- _WHAT IS NEEDED_: The answer is the line that contains "camera: 15 degrees left, 0 degrees up" followed by every later line of the entries below, each repeated exactly, and nothing else.

SOURCE DATA START

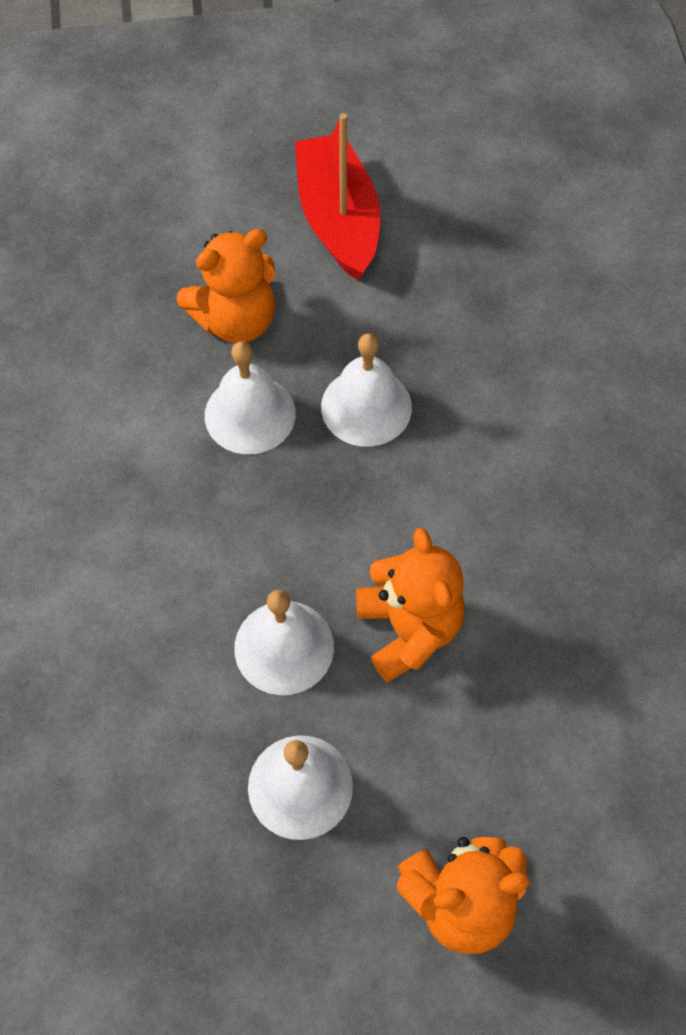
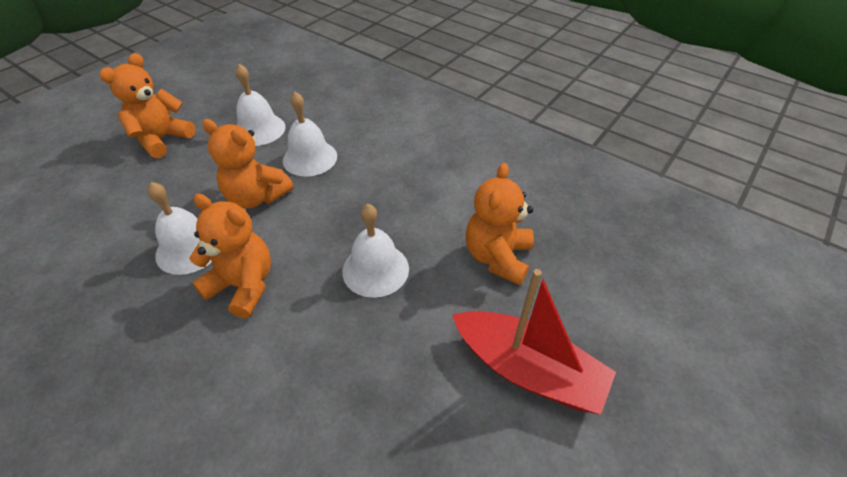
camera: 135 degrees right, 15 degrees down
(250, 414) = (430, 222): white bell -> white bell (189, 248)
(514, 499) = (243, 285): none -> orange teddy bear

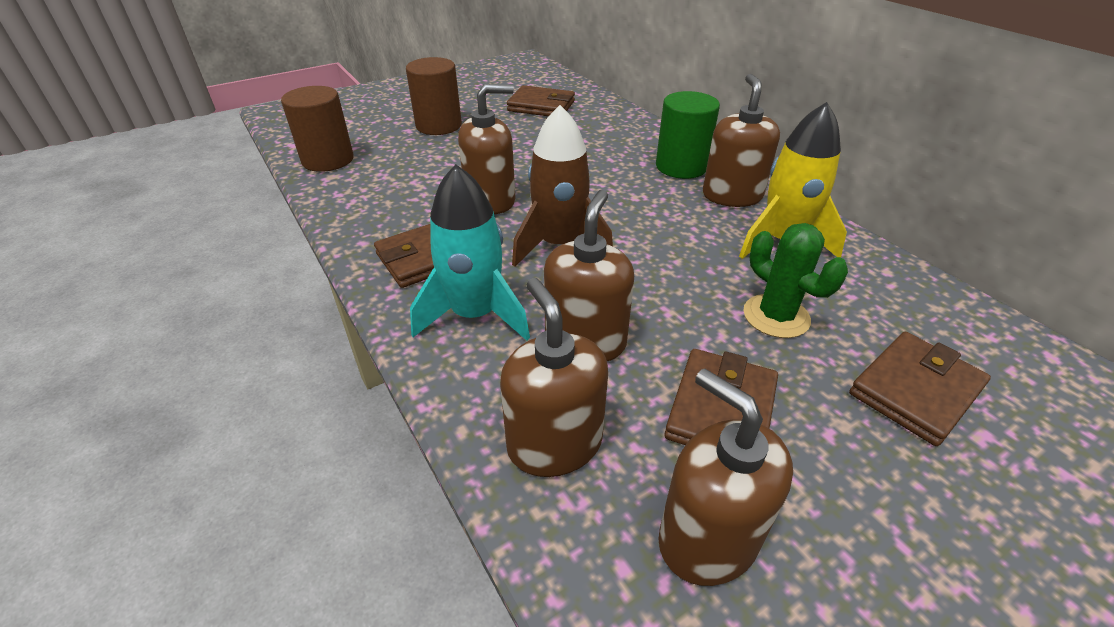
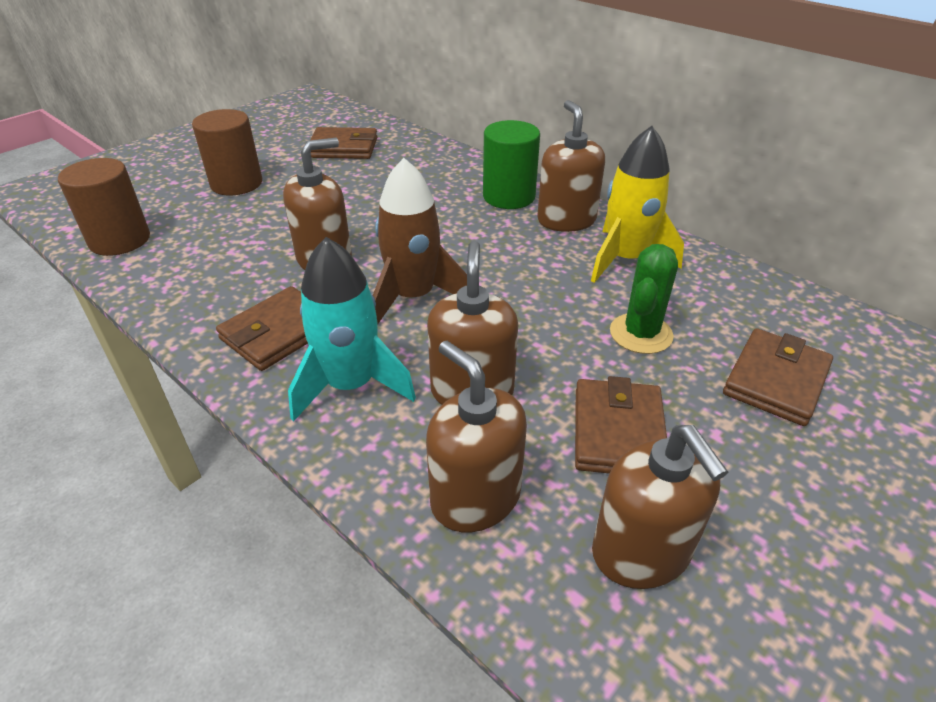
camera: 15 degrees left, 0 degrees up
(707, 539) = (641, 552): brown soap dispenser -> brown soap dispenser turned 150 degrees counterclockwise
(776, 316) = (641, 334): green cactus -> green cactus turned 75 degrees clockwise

SOURCE DATA END

- _RESPONSE TO THE EXERCISE_:
camera: 15 degrees left, 0 degrees up
(707, 539) = (641, 552): brown soap dispenser -> brown soap dispenser turned 150 degrees counterclockwise
(776, 316) = (641, 334): green cactus -> green cactus turned 75 degrees clockwise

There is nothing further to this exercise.